> **The task**: For this exercise, set down all the records exactly as given.

> **Supplied material**:
+-------+

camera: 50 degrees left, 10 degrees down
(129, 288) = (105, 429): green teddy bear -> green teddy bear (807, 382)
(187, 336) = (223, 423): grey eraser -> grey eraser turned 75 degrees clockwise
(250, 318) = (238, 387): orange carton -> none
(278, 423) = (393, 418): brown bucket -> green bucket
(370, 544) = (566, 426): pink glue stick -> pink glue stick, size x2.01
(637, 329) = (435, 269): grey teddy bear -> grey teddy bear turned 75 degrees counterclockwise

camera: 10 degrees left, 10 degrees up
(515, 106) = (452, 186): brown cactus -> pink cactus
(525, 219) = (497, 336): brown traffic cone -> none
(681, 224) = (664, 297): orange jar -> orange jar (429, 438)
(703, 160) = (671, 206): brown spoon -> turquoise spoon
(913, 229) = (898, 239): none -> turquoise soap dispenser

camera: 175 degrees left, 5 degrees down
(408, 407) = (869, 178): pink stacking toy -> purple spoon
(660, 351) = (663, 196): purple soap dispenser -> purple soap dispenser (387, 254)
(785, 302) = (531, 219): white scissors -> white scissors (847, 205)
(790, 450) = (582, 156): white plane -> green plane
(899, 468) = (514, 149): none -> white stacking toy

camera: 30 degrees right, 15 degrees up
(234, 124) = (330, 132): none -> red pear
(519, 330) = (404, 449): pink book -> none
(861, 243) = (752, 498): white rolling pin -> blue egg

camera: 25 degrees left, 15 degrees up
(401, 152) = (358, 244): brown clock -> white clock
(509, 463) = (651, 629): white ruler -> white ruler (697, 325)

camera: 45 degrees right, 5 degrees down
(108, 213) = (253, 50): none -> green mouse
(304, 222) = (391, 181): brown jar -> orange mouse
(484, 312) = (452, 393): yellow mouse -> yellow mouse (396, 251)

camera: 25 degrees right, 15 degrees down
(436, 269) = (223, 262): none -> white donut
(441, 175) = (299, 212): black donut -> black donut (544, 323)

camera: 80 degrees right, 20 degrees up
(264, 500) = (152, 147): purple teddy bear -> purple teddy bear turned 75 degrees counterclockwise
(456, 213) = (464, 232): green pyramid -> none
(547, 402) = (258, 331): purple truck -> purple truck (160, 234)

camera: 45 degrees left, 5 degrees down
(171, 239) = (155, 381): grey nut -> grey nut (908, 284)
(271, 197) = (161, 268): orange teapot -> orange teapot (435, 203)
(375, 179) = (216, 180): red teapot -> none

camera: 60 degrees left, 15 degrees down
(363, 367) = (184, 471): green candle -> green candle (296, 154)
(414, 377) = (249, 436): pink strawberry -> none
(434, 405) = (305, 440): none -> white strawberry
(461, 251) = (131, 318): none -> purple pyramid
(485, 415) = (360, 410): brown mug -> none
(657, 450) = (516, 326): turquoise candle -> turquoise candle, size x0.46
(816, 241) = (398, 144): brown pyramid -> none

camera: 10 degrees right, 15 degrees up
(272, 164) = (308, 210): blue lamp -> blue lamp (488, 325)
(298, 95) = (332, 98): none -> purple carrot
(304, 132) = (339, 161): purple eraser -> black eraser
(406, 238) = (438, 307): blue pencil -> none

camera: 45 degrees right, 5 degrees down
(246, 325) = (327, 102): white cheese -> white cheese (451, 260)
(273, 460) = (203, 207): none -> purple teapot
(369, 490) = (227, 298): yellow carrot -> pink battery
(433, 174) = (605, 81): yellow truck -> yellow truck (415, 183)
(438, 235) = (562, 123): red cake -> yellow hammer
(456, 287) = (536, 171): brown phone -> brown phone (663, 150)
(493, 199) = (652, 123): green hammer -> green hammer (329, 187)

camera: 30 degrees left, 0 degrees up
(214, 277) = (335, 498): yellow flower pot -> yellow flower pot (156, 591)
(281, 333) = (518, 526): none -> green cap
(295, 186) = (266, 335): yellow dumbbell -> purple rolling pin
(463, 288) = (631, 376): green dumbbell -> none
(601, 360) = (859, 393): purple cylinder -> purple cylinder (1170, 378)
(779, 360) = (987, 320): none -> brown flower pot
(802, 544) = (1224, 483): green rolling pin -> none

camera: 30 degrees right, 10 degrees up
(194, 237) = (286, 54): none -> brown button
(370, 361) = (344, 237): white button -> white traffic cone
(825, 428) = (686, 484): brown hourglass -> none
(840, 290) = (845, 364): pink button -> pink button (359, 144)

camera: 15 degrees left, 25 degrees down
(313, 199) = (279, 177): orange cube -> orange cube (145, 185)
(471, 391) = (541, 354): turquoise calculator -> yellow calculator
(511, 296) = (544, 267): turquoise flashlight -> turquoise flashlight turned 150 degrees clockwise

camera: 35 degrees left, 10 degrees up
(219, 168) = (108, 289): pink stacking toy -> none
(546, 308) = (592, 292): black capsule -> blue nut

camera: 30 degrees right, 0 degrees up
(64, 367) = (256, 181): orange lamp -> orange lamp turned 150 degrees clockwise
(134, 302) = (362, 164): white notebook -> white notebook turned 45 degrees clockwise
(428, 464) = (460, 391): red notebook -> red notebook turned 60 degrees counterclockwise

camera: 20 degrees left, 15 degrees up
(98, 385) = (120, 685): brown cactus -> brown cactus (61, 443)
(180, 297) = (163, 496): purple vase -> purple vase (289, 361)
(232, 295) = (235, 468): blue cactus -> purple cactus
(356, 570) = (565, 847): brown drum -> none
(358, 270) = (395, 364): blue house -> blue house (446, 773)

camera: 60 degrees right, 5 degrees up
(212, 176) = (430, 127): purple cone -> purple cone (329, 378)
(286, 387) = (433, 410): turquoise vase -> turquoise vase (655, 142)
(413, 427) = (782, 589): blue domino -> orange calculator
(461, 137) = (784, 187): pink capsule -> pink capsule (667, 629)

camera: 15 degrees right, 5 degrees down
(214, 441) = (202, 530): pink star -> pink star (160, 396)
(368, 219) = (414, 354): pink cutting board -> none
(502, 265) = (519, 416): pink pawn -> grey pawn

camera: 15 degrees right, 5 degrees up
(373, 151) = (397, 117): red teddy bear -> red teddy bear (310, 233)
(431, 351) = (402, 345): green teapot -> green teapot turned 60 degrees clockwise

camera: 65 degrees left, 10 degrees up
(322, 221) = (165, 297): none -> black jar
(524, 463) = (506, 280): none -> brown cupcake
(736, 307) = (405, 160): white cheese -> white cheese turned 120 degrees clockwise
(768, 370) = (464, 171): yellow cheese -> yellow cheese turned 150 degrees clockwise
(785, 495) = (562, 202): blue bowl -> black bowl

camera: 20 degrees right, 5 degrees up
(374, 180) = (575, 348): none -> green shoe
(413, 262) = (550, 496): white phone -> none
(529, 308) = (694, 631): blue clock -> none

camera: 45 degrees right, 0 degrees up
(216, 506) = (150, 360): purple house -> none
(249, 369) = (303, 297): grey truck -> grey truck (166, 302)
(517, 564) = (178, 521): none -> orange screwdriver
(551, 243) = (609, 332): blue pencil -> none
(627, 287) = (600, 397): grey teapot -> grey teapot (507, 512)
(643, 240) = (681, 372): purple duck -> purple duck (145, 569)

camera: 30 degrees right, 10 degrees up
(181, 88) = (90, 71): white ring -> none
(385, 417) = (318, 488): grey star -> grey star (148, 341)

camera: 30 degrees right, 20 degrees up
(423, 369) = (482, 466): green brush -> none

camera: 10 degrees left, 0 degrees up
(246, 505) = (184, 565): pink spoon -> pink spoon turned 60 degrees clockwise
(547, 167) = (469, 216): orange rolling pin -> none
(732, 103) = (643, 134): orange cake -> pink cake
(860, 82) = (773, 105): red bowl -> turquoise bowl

+-------+

> **Exercise solution**:
camera: 50 degrees left, 10 degrees down
(129, 288) = (105, 429): green teddy bear -> green teddy bear (807, 382)
(187, 336) = (223, 423): grey eraser -> grey eraser turned 75 degrees clockwise
(250, 318) = (238, 387): orange carton -> none
(278, 423) = (393, 418): brown bucket -> green bucket
(370, 544) = (566, 426): pink glue stick -> pink glue stick, size x2.01
(637, 329) = (435, 269): grey teddy bear -> grey teddy bear turned 75 degrees counterclockwise

camera: 10 degrees left, 10 degrees up
(515, 106) = (452, 186): brown cactus -> pink cactus
(525, 219) = (497, 336): brown traffic cone -> none
(681, 224) = (664, 297): orange jar -> orange jar (429, 438)
(703, 160) = (671, 206): brown spoon -> turquoise spoon
(913, 229) = (898, 239): none -> turquoise soap dispenser

camera: 175 degrees left, 5 degrees down
(408, 407) = (869, 178): pink stacking toy -> purple spoon
(660, 351) = (663, 196): purple soap dispenser -> purple soap dispenser (387, 254)
(785, 302) = (531, 219): white scissors -> white scissors (847, 205)
(790, 450) = (582, 156): white plane -> green plane
(899, 468) = (514, 149): none -> white stacking toy

camera: 30 degrees right, 15 degrees up
(234, 124) = (330, 132): none -> red pear
(519, 330) = (404, 449): pink book -> none
(861, 243) = (752, 498): white rolling pin -> blue egg

camera: 25 degrees left, 15 degrees up
(401, 152) = (358, 244): brown clock -> white clock
(509, 463) = (651, 629): white ruler -> white ruler (697, 325)

camera: 45 degrees right, 5 degrees down
(108, 213) = (253, 50): none -> green mouse
(304, 222) = (391, 181): brown jar -> orange mouse
(484, 312) = (452, 393): yellow mouse -> yellow mouse (396, 251)

camera: 25 degrees right, 15 degrees down
(436, 269) = (223, 262): none -> white donut
(441, 175) = (299, 212): black donut -> black donut (544, 323)

camera: 80 degrees right, 20 degrees up
(264, 500) = (152, 147): purple teddy bear -> purple teddy bear turned 75 degrees counterclockwise
(456, 213) = (464, 232): green pyramid -> none
(547, 402) = (258, 331): purple truck -> purple truck (160, 234)

camera: 45 degrees left, 5 degrees down
(171, 239) = (155, 381): grey nut -> grey nut (908, 284)
(271, 197) = (161, 268): orange teapot -> orange teapot (435, 203)
(375, 179) = (216, 180): red teapot -> none

camera: 60 degrees left, 15 degrees down
(363, 367) = (184, 471): green candle -> green candle (296, 154)
(414, 377) = (249, 436): pink strawberry -> none
(434, 405) = (305, 440): none -> white strawberry
(461, 251) = (131, 318): none -> purple pyramid
(485, 415) = (360, 410): brown mug -> none
(657, 450) = (516, 326): turquoise candle -> turquoise candle, size x0.46
(816, 241) = (398, 144): brown pyramid -> none

camera: 10 degrees right, 15 degrees up
(272, 164) = (308, 210): blue lamp -> blue lamp (488, 325)
(298, 95) = (332, 98): none -> purple carrot
(304, 132) = (339, 161): purple eraser -> black eraser
(406, 238) = (438, 307): blue pencil -> none

camera: 45 degrees right, 5 degrees down
(246, 325) = (327, 102): white cheese -> white cheese (451, 260)
(273, 460) = (203, 207): none -> purple teapot
(369, 490) = (227, 298): yellow carrot -> pink battery
(433, 174) = (605, 81): yellow truck -> yellow truck (415, 183)
(438, 235) = (562, 123): red cake -> yellow hammer
(456, 287) = (536, 171): brown phone -> brown phone (663, 150)
(493, 199) = (652, 123): green hammer -> green hammer (329, 187)

camera: 30 degrees left, 0 degrees up
(214, 277) = (335, 498): yellow flower pot -> yellow flower pot (156, 591)
(281, 333) = (518, 526): none -> green cap
(295, 186) = (266, 335): yellow dumbbell -> purple rolling pin
(463, 288) = (631, 376): green dumbbell -> none
(601, 360) = (859, 393): purple cylinder -> purple cylinder (1170, 378)
(779, 360) = (987, 320): none -> brown flower pot
(802, 544) = (1224, 483): green rolling pin -> none

camera: 30 degrees right, 10 degrees up
(194, 237) = (286, 54): none -> brown button
(370, 361) = (344, 237): white button -> white traffic cone
(825, 428) = (686, 484): brown hourglass -> none
(840, 290) = (845, 364): pink button -> pink button (359, 144)

camera: 15 degrees left, 25 degrees down
(313, 199) = (279, 177): orange cube -> orange cube (145, 185)
(471, 391) = (541, 354): turquoise calculator -> yellow calculator
(511, 296) = (544, 267): turquoise flashlight -> turquoise flashlight turned 150 degrees clockwise

camera: 35 degrees left, 10 degrees up
(219, 168) = (108, 289): pink stacking toy -> none
(546, 308) = (592, 292): black capsule -> blue nut

camera: 30 degrees right, 0 degrees up
(64, 367) = (256, 181): orange lamp -> orange lamp turned 150 degrees clockwise
(134, 302) = (362, 164): white notebook -> white notebook turned 45 degrees clockwise
(428, 464) = (460, 391): red notebook -> red notebook turned 60 degrees counterclockwise

camera: 20 degrees left, 15 degrees up
(98, 385) = (120, 685): brown cactus -> brown cactus (61, 443)
(180, 297) = (163, 496): purple vase -> purple vase (289, 361)
(232, 295) = (235, 468): blue cactus -> purple cactus
(356, 570) = (565, 847): brown drum -> none
(358, 270) = (395, 364): blue house -> blue house (446, 773)

camera: 60 degrees right, 5 degrees up
(212, 176) = (430, 127): purple cone -> purple cone (329, 378)
(286, 387) = (433, 410): turquoise vase -> turquoise vase (655, 142)
(413, 427) = (782, 589): blue domino -> orange calculator
(461, 137) = (784, 187): pink capsule -> pink capsule (667, 629)

camera: 15 degrees right, 5 degrees down
(214, 441) = (202, 530): pink star -> pink star (160, 396)
(368, 219) = (414, 354): pink cutting board -> none
(502, 265) = (519, 416): pink pawn -> grey pawn

camera: 15 degrees right, 5 degrees up
(373, 151) = (397, 117): red teddy bear -> red teddy bear (310, 233)
(431, 351) = (402, 345): green teapot -> green teapot turned 60 degrees clockwise

camera: 65 degrees left, 10 degrees up
(322, 221) = (165, 297): none -> black jar
(524, 463) = (506, 280): none -> brown cupcake
(736, 307) = (405, 160): white cheese -> white cheese turned 120 degrees clockwise
(768, 370) = (464, 171): yellow cheese -> yellow cheese turned 150 degrees clockwise
(785, 495) = (562, 202): blue bowl -> black bowl

camera: 20 degrees right, 5 degrees up
(374, 180) = (575, 348): none -> green shoe
(413, 262) = (550, 496): white phone -> none
(529, 308) = (694, 631): blue clock -> none

camera: 45 degrees right, 0 degrees up
(216, 506) = (150, 360): purple house -> none
(249, 369) = (303, 297): grey truck -> grey truck (166, 302)
(517, 564) = (178, 521): none -> orange screwdriver
(551, 243) = (609, 332): blue pencil -> none
(627, 287) = (600, 397): grey teapot -> grey teapot (507, 512)
(643, 240) = (681, 372): purple duck -> purple duck (145, 569)

camera: 30 degrees right, 10 degrees up
(181, 88) = (90, 71): white ring -> none
(385, 417) = (318, 488): grey star -> grey star (148, 341)

camera: 30 degrees right, 20 degrees up
(423, 369) = (482, 466): green brush -> none

camera: 10 degrees left, 0 degrees up
(246, 505) = (184, 565): pink spoon -> pink spoon turned 60 degrees clockwise
(547, 167) = (469, 216): orange rolling pin -> none
(732, 103) = (643, 134): orange cake -> pink cake
(860, 82) = (773, 105): red bowl -> turquoise bowl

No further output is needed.